**YOUR TASK**.
Copy each record exactly and skip its pictures.
── THE RECORDS ──
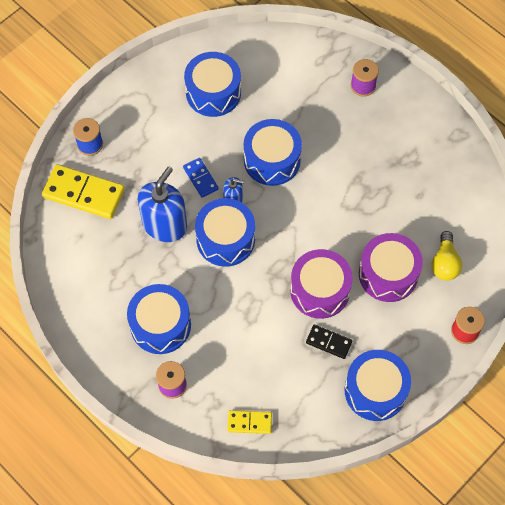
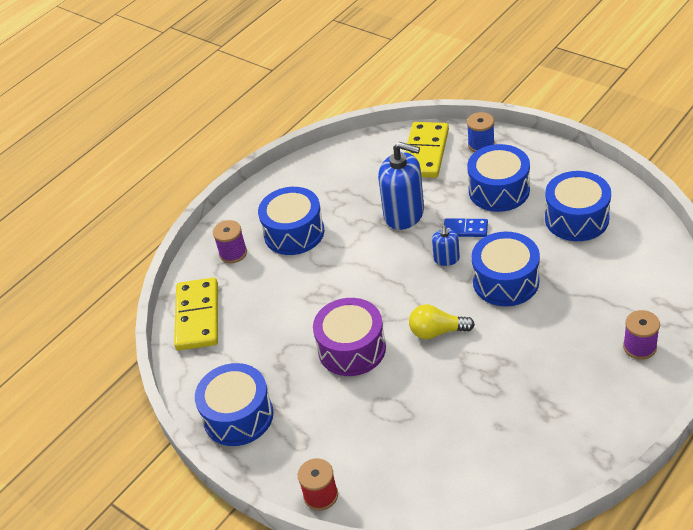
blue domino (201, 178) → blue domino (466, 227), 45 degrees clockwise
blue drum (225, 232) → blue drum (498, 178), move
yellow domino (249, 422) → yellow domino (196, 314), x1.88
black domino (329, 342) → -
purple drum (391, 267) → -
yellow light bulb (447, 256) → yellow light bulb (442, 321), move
───
**RESPONSE TO THIS EXERCISE**.
blue domino (201, 178) → blue domino (466, 227), 45 degrees clockwise
blue drum (225, 232) → blue drum (498, 178), move
yellow domino (249, 422) → yellow domino (196, 314), x1.88
black domino (329, 342) → -
purple drum (391, 267) → -
yellow light bulb (447, 256) → yellow light bulb (442, 321), move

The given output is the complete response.